### Supplied records
==============================
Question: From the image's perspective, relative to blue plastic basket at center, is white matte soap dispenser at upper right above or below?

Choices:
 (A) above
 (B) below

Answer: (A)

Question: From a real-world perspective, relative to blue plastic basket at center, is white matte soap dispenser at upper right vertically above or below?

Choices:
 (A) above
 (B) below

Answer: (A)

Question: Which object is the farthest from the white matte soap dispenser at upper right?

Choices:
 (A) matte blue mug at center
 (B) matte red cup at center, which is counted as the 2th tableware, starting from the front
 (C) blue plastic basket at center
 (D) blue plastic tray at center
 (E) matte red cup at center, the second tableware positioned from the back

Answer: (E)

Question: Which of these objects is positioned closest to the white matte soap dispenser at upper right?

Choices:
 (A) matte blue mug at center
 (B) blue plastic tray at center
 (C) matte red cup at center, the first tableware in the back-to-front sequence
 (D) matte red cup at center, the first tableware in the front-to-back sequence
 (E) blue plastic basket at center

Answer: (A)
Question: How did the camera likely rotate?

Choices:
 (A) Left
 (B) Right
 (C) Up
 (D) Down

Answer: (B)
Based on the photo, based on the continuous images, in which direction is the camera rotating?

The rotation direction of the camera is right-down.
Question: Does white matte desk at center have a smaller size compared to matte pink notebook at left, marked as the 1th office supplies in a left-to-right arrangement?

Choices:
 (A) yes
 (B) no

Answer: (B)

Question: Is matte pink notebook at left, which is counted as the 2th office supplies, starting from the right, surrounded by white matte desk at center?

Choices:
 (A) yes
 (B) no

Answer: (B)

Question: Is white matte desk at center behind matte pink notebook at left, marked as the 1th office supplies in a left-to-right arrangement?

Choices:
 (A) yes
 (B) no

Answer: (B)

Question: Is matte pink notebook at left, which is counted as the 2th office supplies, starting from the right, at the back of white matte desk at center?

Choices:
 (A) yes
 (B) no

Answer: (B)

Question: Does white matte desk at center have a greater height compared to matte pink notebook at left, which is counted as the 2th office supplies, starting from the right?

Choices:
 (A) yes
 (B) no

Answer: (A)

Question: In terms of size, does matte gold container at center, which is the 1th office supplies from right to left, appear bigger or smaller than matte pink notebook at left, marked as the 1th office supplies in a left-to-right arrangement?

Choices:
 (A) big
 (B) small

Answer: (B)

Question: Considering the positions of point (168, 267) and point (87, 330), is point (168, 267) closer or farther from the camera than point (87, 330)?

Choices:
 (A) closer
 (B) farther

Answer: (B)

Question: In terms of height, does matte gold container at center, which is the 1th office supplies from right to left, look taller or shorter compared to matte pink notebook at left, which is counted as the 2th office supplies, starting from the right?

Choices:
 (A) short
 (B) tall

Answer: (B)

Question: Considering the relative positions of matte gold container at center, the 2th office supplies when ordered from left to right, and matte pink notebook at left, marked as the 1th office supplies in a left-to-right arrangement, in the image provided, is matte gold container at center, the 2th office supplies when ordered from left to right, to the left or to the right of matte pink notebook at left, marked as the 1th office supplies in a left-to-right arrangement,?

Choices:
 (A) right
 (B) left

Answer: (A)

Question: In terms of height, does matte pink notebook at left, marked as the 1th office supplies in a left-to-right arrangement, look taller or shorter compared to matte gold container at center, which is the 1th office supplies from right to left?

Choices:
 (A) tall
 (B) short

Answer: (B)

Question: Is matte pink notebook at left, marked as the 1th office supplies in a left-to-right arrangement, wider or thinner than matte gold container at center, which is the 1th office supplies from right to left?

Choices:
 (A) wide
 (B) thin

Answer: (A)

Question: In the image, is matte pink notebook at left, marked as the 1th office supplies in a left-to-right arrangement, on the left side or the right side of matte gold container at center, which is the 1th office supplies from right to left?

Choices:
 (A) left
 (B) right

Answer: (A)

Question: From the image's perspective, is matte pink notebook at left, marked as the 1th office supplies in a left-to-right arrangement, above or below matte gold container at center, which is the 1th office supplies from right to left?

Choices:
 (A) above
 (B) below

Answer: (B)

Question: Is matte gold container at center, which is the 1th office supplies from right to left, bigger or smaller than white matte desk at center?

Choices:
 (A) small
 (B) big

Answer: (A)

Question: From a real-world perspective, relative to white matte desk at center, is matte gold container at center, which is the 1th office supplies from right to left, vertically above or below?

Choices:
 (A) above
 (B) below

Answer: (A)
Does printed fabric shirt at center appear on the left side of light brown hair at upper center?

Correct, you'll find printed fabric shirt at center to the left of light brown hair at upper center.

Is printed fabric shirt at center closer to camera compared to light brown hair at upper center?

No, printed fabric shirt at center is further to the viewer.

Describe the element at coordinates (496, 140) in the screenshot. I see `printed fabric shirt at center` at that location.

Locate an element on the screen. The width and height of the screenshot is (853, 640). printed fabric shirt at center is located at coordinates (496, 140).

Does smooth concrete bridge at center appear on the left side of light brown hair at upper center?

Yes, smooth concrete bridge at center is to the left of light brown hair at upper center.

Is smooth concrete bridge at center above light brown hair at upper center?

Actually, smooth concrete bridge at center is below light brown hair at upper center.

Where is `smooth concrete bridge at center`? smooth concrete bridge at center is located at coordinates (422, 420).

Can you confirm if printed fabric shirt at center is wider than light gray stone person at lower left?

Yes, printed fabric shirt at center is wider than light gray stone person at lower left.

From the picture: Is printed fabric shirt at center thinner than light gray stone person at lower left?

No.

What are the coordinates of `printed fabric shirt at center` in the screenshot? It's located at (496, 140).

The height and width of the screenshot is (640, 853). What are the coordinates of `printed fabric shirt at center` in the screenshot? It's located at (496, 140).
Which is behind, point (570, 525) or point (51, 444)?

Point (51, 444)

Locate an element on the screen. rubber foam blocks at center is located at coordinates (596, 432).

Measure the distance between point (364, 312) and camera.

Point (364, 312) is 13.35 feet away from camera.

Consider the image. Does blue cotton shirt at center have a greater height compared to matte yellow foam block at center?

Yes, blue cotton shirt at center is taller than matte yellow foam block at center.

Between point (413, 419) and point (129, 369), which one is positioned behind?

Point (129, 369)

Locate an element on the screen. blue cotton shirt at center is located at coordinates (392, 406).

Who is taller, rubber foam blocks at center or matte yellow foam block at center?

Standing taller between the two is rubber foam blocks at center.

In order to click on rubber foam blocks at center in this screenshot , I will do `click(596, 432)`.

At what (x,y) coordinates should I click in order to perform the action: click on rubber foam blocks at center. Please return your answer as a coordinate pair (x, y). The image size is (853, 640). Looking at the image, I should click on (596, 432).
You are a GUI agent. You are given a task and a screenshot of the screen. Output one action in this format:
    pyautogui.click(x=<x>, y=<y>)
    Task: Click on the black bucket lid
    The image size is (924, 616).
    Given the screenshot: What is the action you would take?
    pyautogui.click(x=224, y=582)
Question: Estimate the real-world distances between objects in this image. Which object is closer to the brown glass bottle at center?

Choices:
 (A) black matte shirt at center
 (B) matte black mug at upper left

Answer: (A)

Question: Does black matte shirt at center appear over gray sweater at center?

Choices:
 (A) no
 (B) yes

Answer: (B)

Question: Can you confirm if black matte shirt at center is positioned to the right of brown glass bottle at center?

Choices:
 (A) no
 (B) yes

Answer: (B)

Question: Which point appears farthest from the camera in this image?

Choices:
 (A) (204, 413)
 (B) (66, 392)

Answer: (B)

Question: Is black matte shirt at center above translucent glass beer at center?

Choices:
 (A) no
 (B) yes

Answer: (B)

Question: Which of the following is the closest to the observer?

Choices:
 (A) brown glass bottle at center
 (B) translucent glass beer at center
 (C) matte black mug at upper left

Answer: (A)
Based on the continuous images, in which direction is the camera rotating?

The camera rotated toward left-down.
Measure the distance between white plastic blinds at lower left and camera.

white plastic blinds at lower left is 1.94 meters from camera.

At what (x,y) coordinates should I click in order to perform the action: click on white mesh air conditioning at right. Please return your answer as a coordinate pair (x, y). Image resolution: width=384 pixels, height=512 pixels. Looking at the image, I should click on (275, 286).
==============================
### Written exercise
Copy the data from its first line through the line containing "Question: Which object", swapping every "soap dispenser" for "lotion pump" and leaving everything else unchanged. Return only those lines.

### Answer below
Question: From the image's perspective, relative to blue plastic basket at center, is white matte lotion pump at upper right above or below?

Choices:
 (A) above
 (B) below

Answer: (A)

Question: From a real-world perspective, relative to blue plastic basket at center, is white matte lotion pump at upper right vertically above or below?

Choices:
 (A) above
 (B) below

Answer: (A)

Question: Which object is the farthest from the white matte lotion pump at upper right?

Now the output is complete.